PROBLEM REQUIREMENTS - Could you copy every record exactly, leaving the pictures behind?

INFORMATION SHOWN -
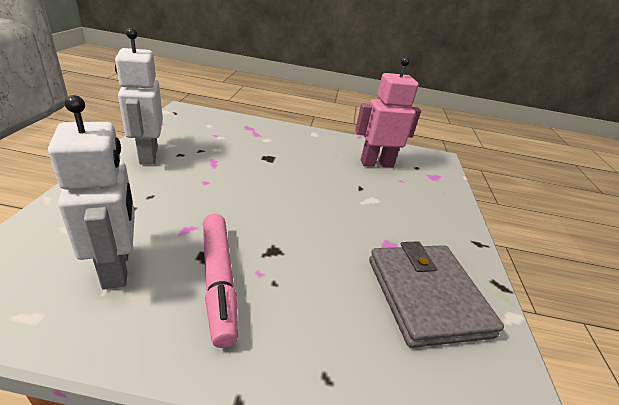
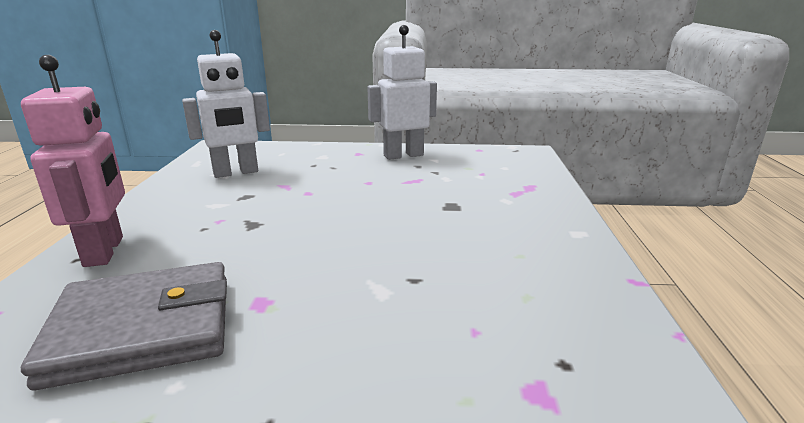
camera: 90 degrees right, 10 degrees down
pink marker [203,214,238,348] -> none
pink robot [355,57,421,167] -> pink robot moved to [21,55,125,267]

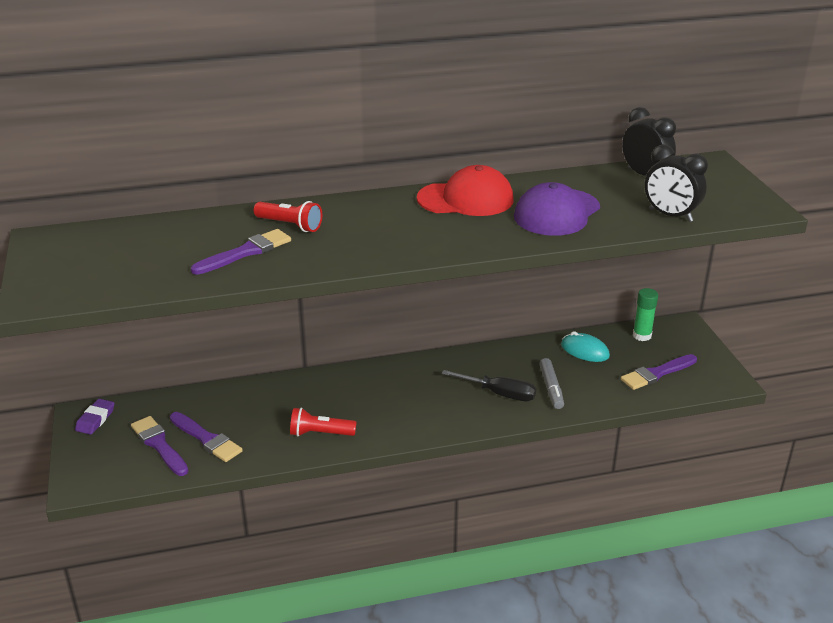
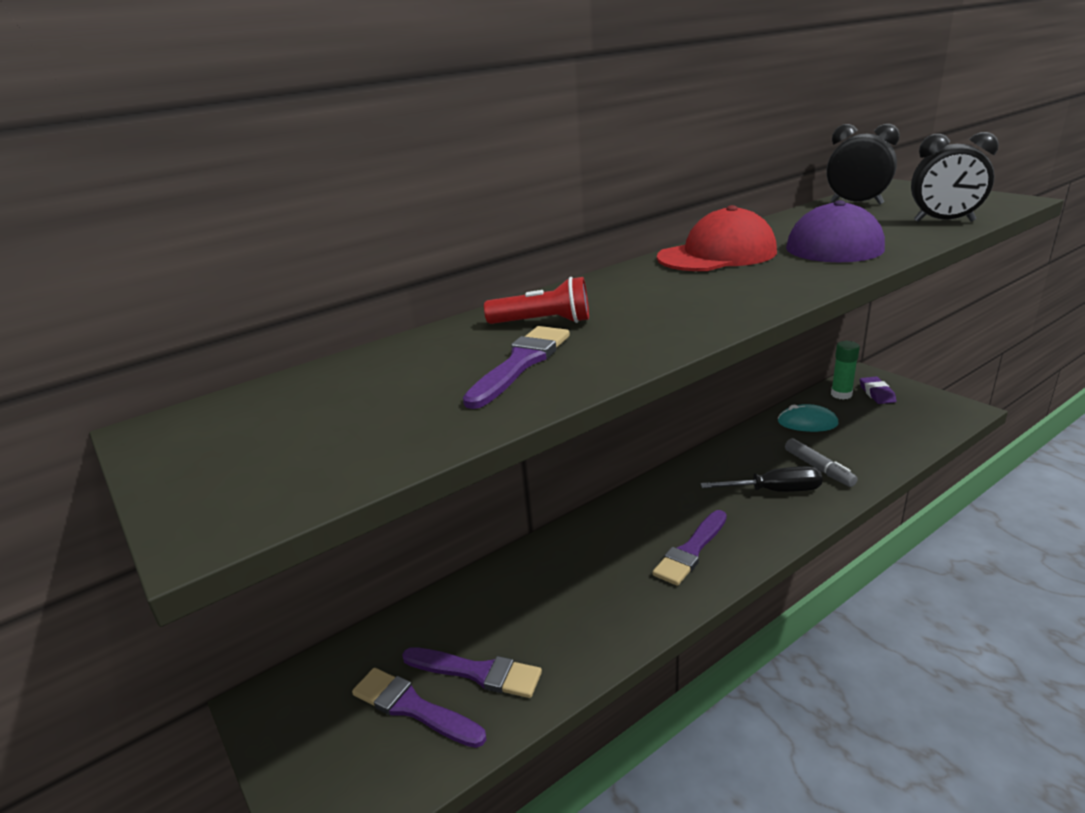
camera: 20 degrees left, 5 degrees down
purple eraser [75,399,115,435] -> purple eraser moved to [860,377,896,404]
red flashlight [290,407,357,436] -> none
purple brush [621,354,697,390] -> purple brush moved to [652,510,727,586]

EXERCISE ANSWER -
camera: 90 degrees right, 10 degrees down
pink marker [203,214,238,348] -> none
pink robot [355,57,421,167] -> pink robot moved to [21,55,125,267]

camera: 20 degrees left, 5 degrees down
purple eraser [75,399,115,435] -> purple eraser moved to [860,377,896,404]
red flashlight [290,407,357,436] -> none
purple brush [621,354,697,390] -> purple brush moved to [652,510,727,586]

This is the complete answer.